Data items:
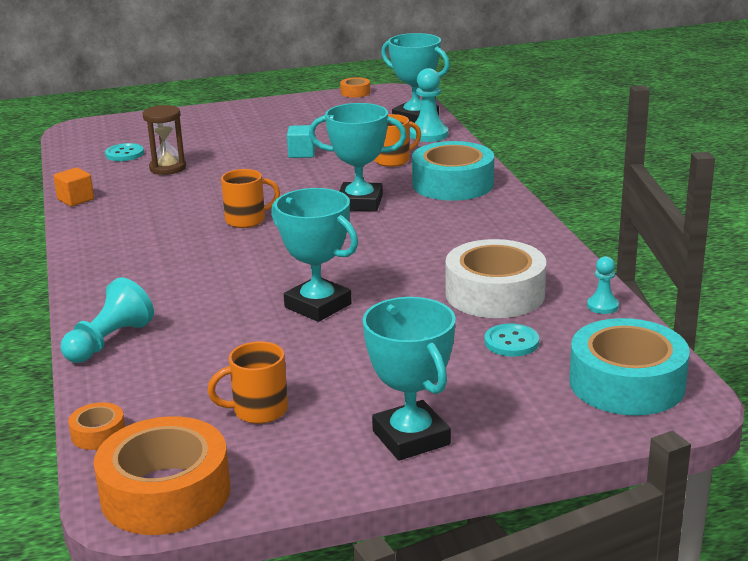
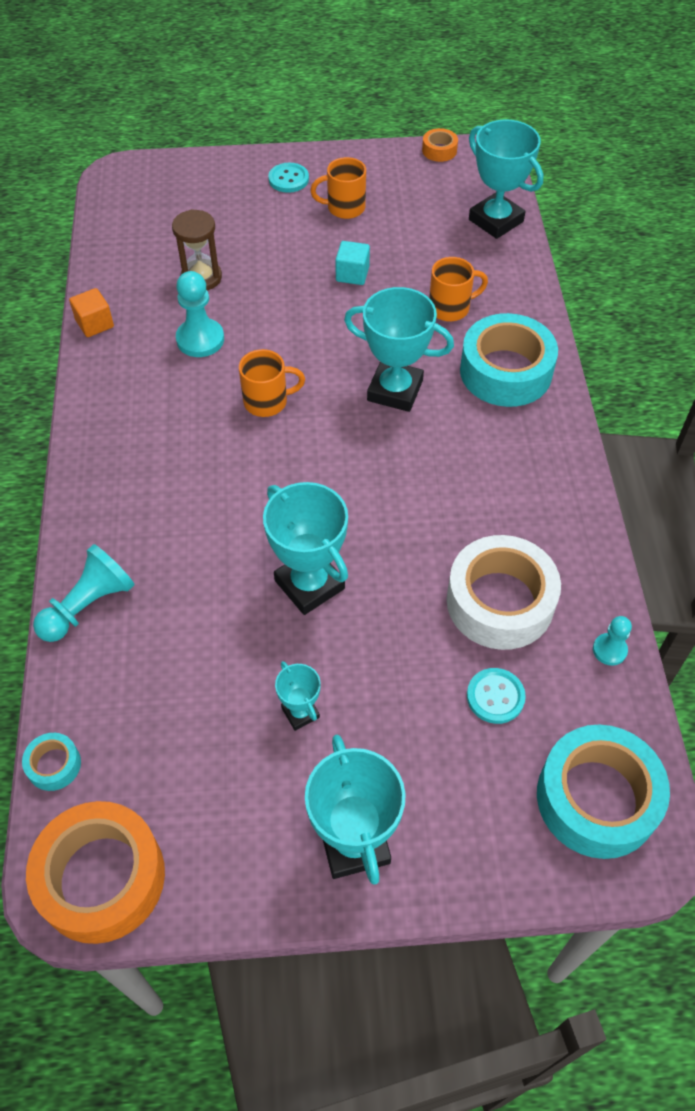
camera: 10 degrees right, 30 degrees up
orange tape [68,402,125,450] -> turquoise tape [22,733,81,791]
turquoise button [105,143,144,161] -> turquoise button moved to [268,163,309,193]
orange mug [207,341,288,424] -> orange mug moved to [310,157,366,219]
turquoise pawn [409,68,448,142] -> turquoise pawn moved to [176,271,224,357]
none -> turquoise trophy [275,661,321,731]

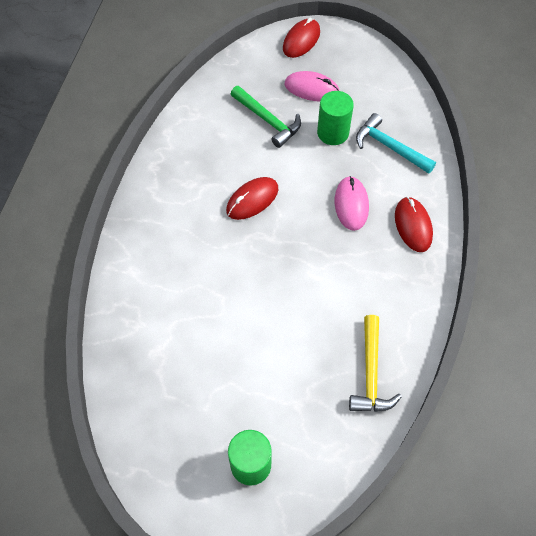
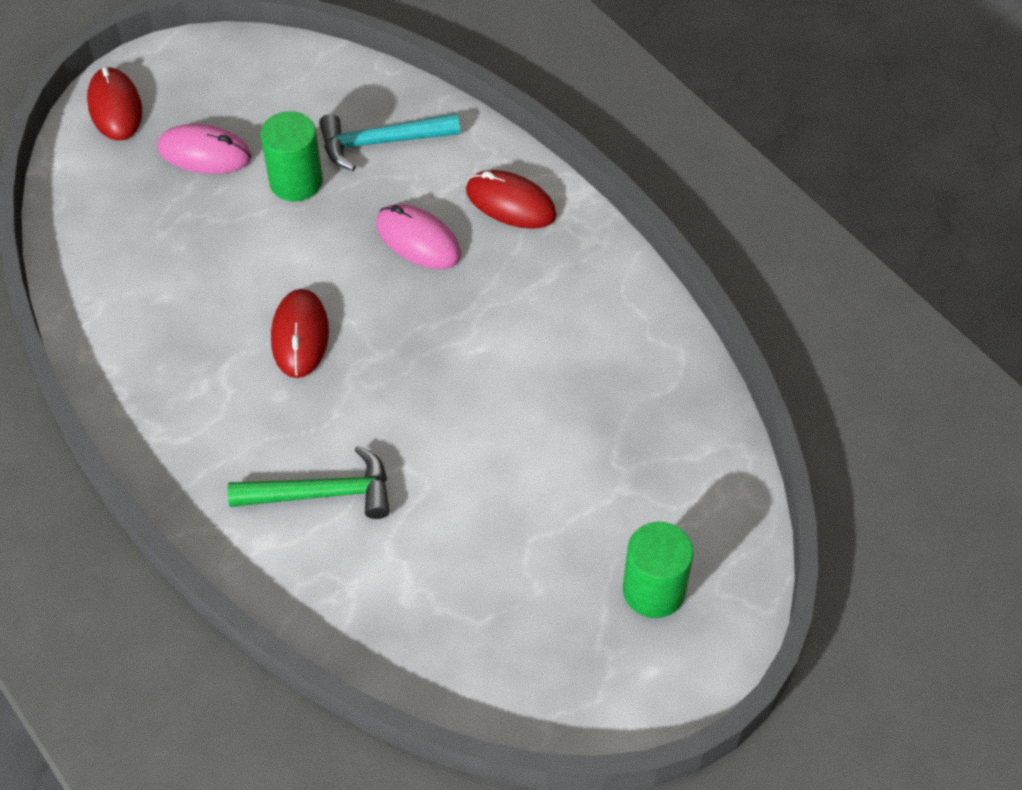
camera: 50 degrees left, 5 degrees down
green hammer [231,86,301,148] -> green hammer moved to [228,446,390,519]
pink mouse [285,71,339,102] -> pink mouse turned 45 degrees clockwise [157,124,252,174]
yellow hammer [349,315,402,412] -> none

## Goal of the exercise:
Without including the pictures, reproduce all entries exactly.

## Result below:
camera: 10 degrees right, 30 degrees up
orange tape [68,402,125,450] -> turquoise tape [22,733,81,791]
turquoise button [105,143,144,161] -> turquoise button moved to [268,163,309,193]
orange mug [207,341,288,424] -> orange mug moved to [310,157,366,219]
turquoise pawn [409,68,448,142] -> turquoise pawn moved to [176,271,224,357]
none -> turquoise trophy [275,661,321,731]

camera: 50 degrees left, 5 degrees down
green hammer [231,86,301,148] -> green hammer moved to [228,446,390,519]
pink mouse [285,71,339,102] -> pink mouse turned 45 degrees clockwise [157,124,252,174]
yellow hammer [349,315,402,412] -> none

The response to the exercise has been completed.